--- Supplied material Enclosed Below ---
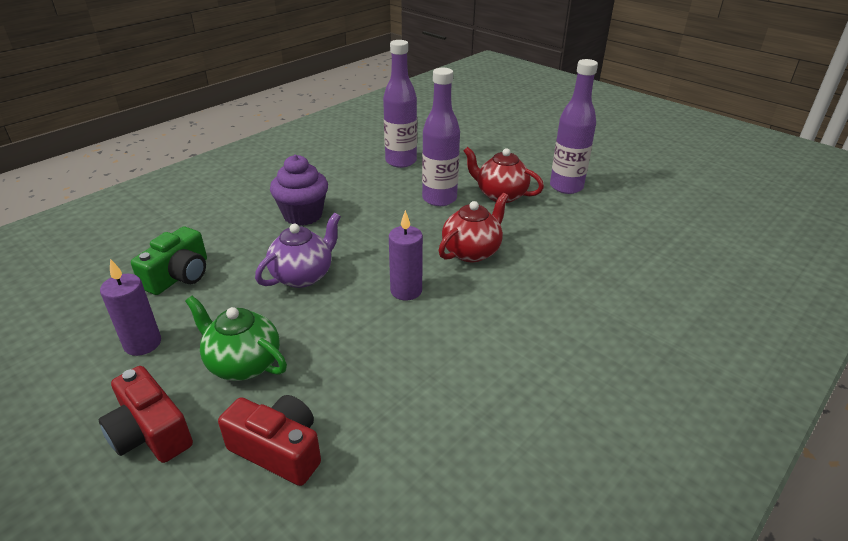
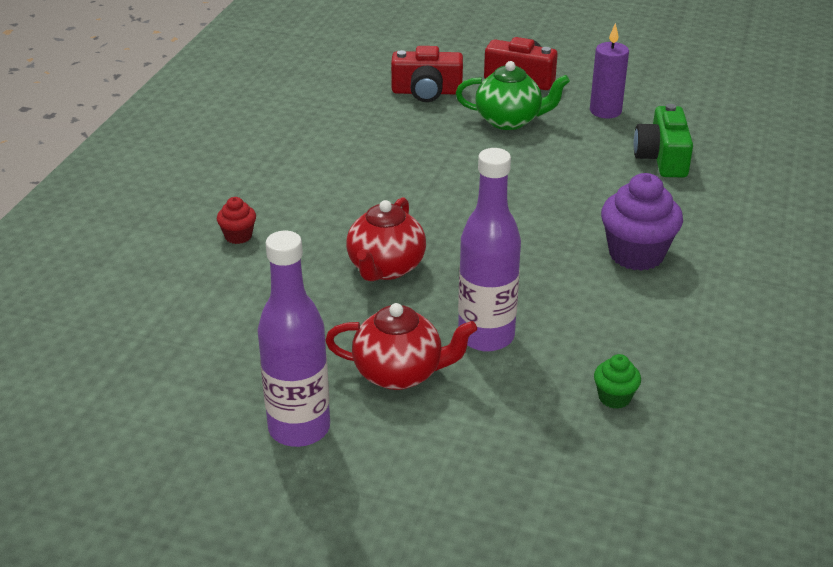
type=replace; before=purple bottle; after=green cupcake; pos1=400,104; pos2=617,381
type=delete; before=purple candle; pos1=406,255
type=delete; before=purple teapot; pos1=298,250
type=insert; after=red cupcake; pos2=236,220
--- End of Enclosed Supplied material ---
Task requirements
Without the pictures, transcribe the listing exactly as it stands.

Finished task
type=replace; before=purple bottle; after=green cupcake; pos1=400,104; pos2=617,381
type=delete; before=purple candle; pos1=406,255
type=delete; before=purple teapot; pos1=298,250
type=insert; after=red cupcake; pos2=236,220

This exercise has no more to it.